Scene change data:
※ ※ ※
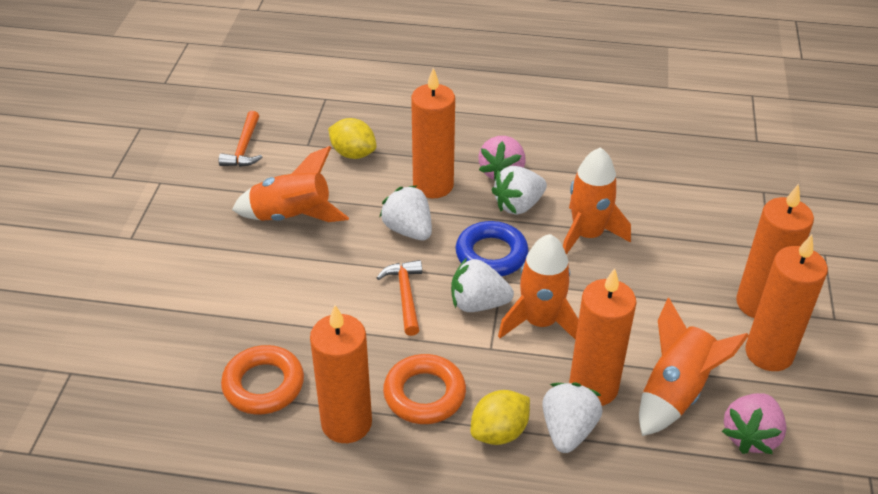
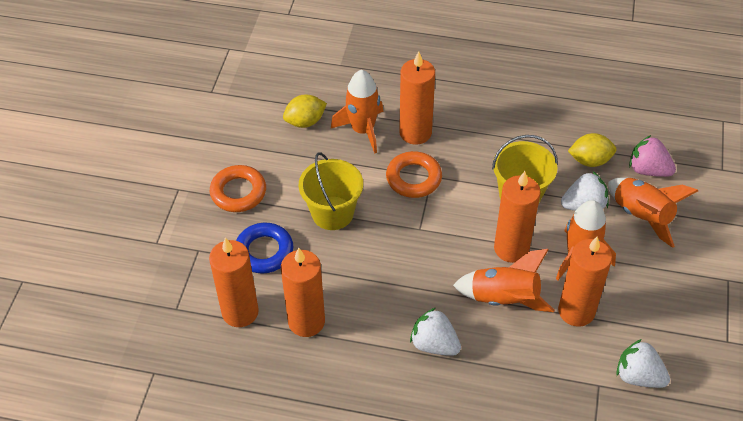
orange hammer: 2 -> 0
pink strawberry: 2 -> 1
white strawberry: 4 -> 3
yellow bucket: 0 -> 2

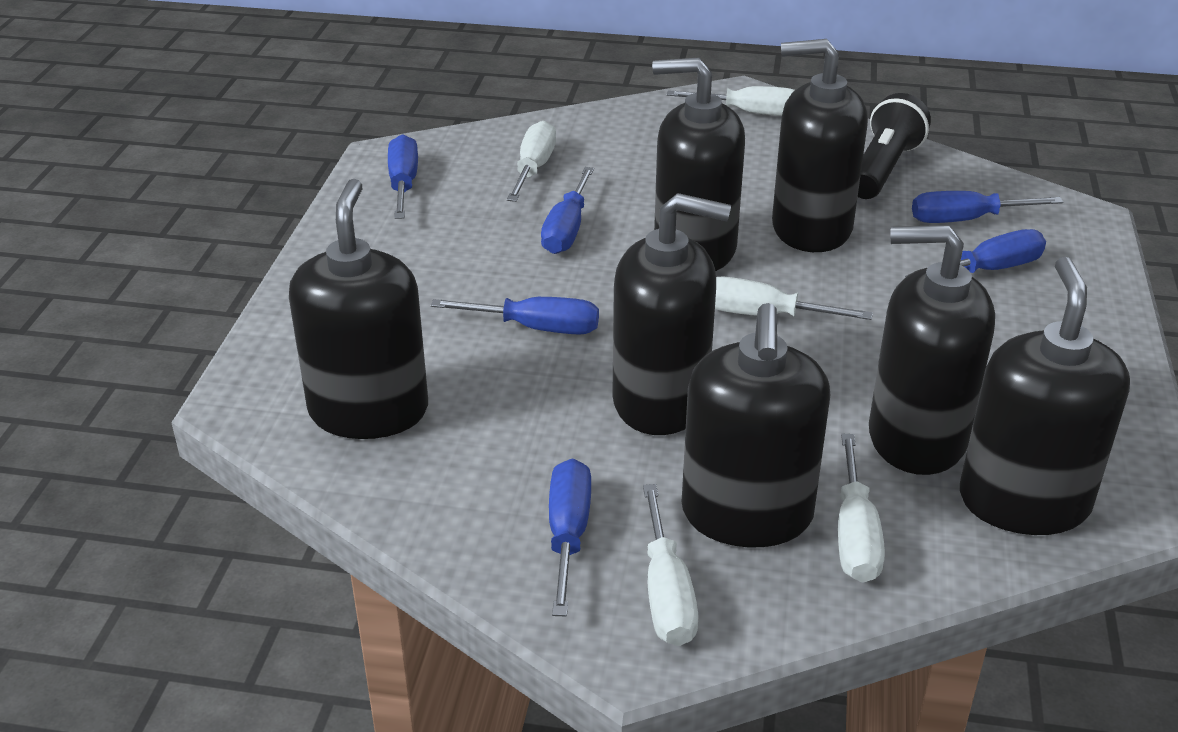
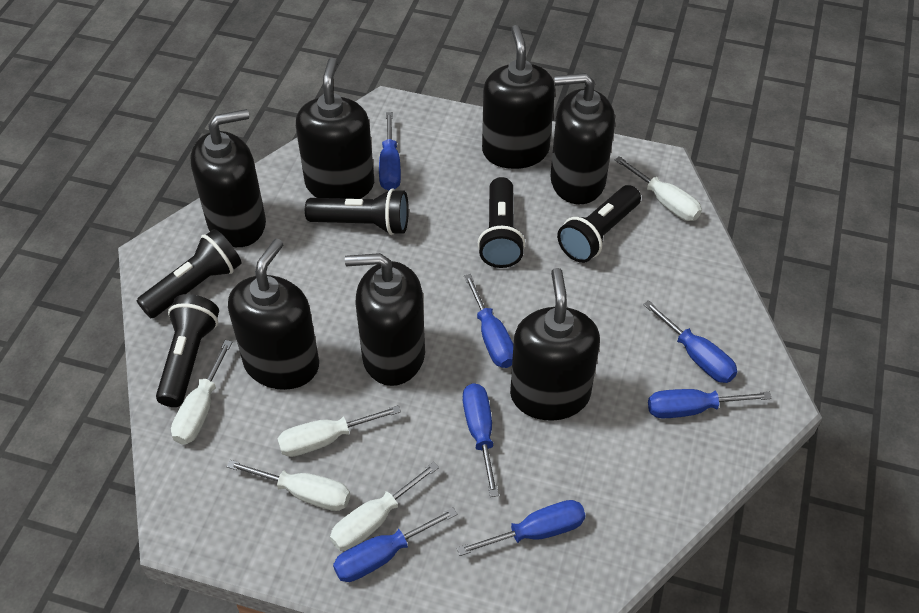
black flashlight: 1 -> 5
blue screwdriver: 6 -> 7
※ ※ ※
*What to work on*: Write out again, exactly, each line from the one containing "pink strawberry: 2 -> 1" through the last line of the entries, and omit every picture.

*Response below*:
pink strawberry: 2 -> 1
white strawberry: 4 -> 3
yellow bucket: 0 -> 2

black flashlight: 1 -> 5
blue screwdriver: 6 -> 7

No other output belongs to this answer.